_Exercise directions_
Reproduce exactly, with no pictures, each line from the opening of the material down through the line containing "camera: 155 degrees right, 5 degrees up".

_Source data_
☆ ☆ ☆ ☆ ☆

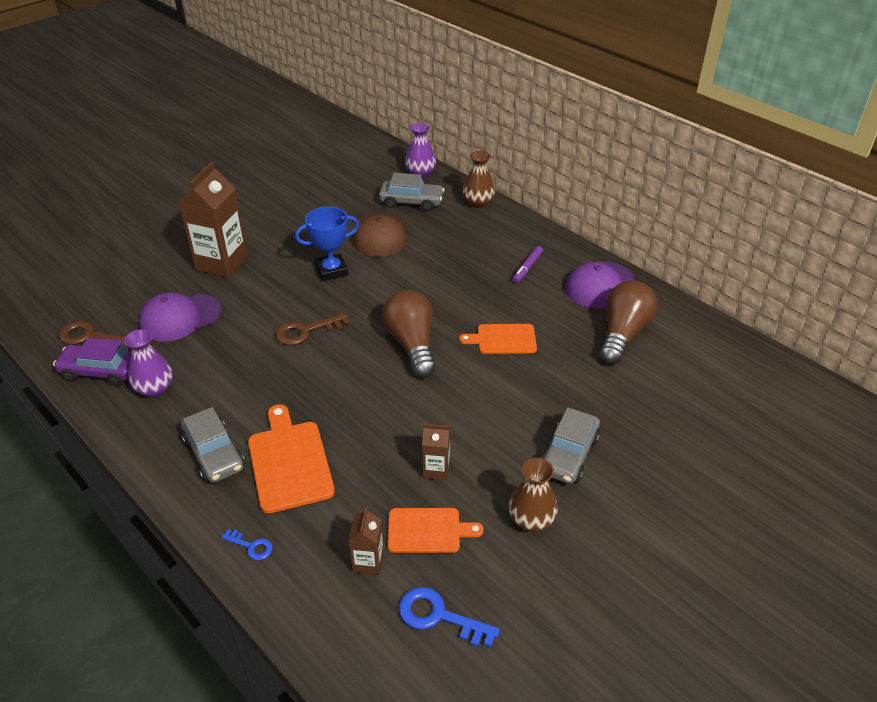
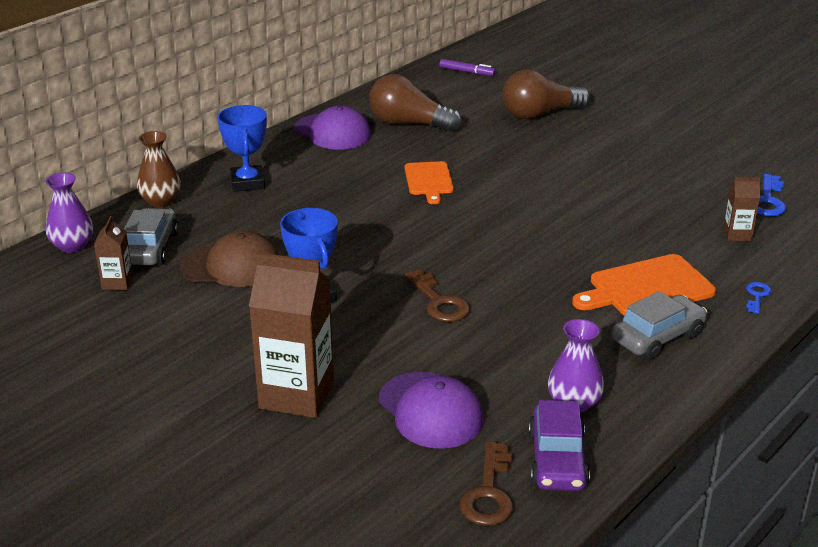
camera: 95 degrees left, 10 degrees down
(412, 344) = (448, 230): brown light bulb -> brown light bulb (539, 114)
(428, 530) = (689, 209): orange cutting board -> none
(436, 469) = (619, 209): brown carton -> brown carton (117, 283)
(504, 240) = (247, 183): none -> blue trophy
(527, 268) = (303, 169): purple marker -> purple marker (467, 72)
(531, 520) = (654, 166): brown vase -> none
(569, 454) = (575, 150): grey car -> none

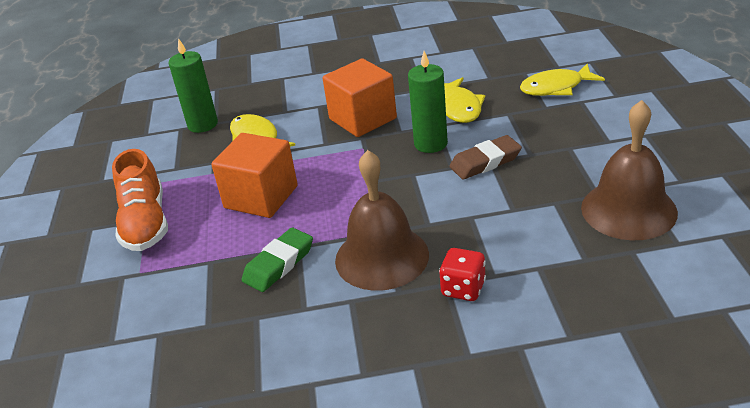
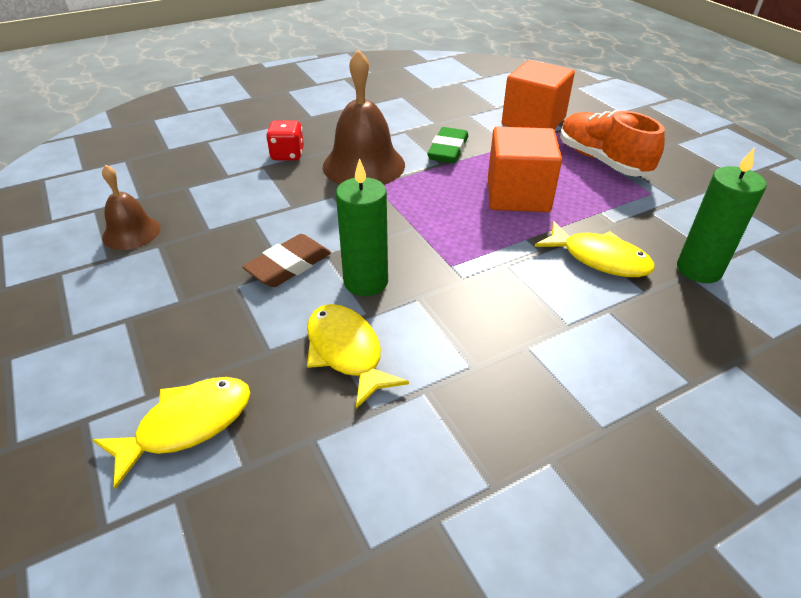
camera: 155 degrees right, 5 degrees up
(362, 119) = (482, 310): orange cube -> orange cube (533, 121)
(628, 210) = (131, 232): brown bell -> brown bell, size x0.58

☆ ☆ ☆ ☆ ☆

_Written solution_
camera: 95 degrees left, 10 degrees down
(412, 344) = (448, 230): brown light bulb -> brown light bulb (539, 114)
(428, 530) = (689, 209): orange cutting board -> none
(436, 469) = (619, 209): brown carton -> brown carton (117, 283)
(504, 240) = (247, 183): none -> blue trophy
(527, 268) = (303, 169): purple marker -> purple marker (467, 72)
(531, 520) = (654, 166): brown vase -> none
(569, 454) = (575, 150): grey car -> none

camera: 155 degrees right, 5 degrees up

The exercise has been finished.